(Scene comparison data)
====

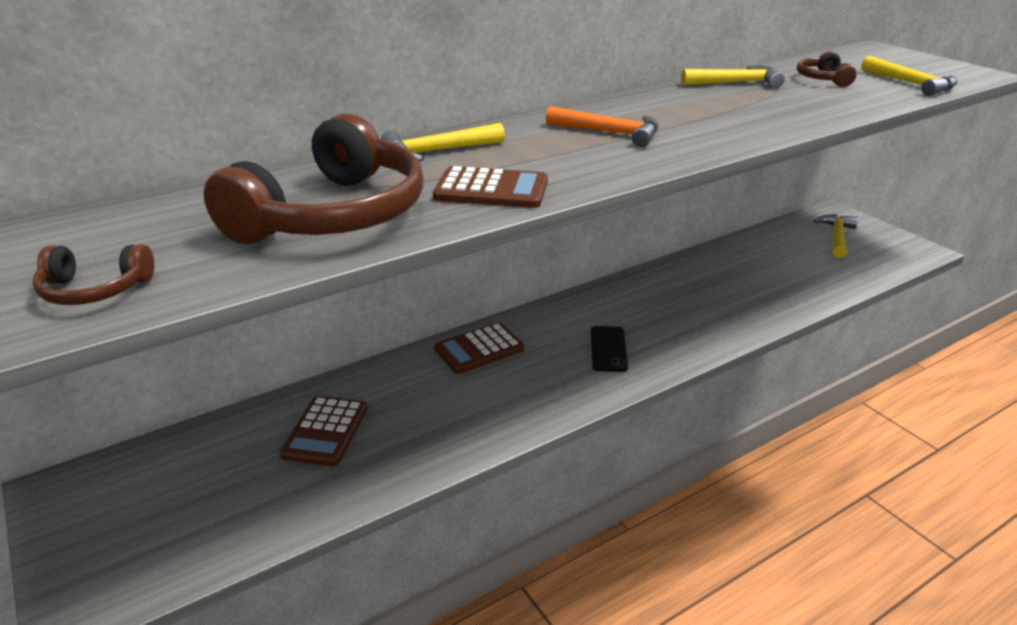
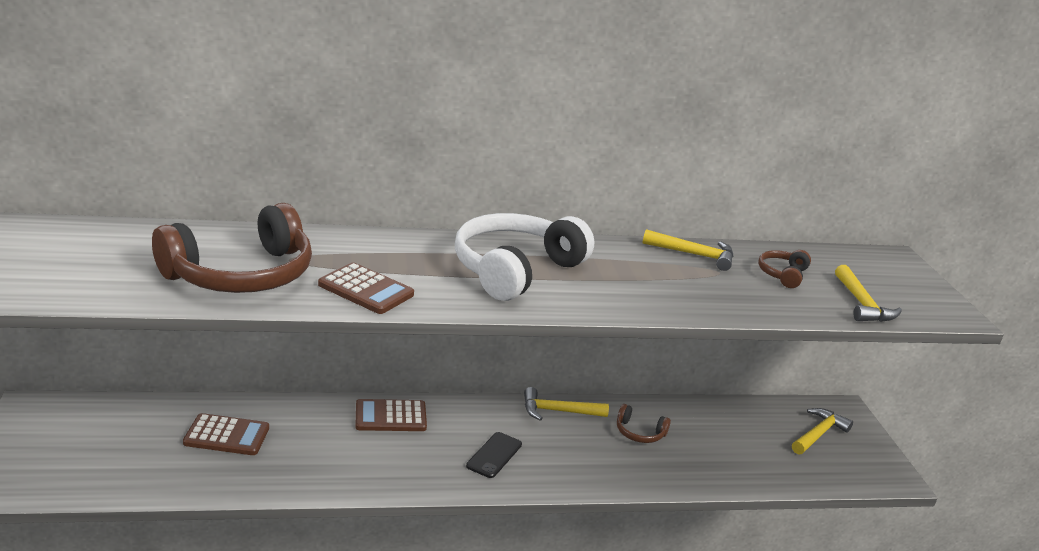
camera: 20 degrees right, 5 degrees down
brown headphones [32,244,154,305] -> brown headphones moved to [617,404,671,443]
brown calculator [280,396,368,466] -> brown calculator turned 120 degrees counterclockwise [183,413,269,455]
yellow hammer [381,123,505,161] -> yellow hammer moved to [524,387,609,421]
orange hammer [546,106,659,147] -> white headphones [455,213,594,301]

====

• EXERCISE INSTRUCTIONS
Set down the entries above exactly; no pictures belong in the copy.

• TASK SOLUTION
camera: 20 degrees right, 5 degrees down
brown headphones [32,244,154,305] -> brown headphones moved to [617,404,671,443]
brown calculator [280,396,368,466] -> brown calculator turned 120 degrees counterclockwise [183,413,269,455]
yellow hammer [381,123,505,161] -> yellow hammer moved to [524,387,609,421]
orange hammer [546,106,659,147] -> white headphones [455,213,594,301]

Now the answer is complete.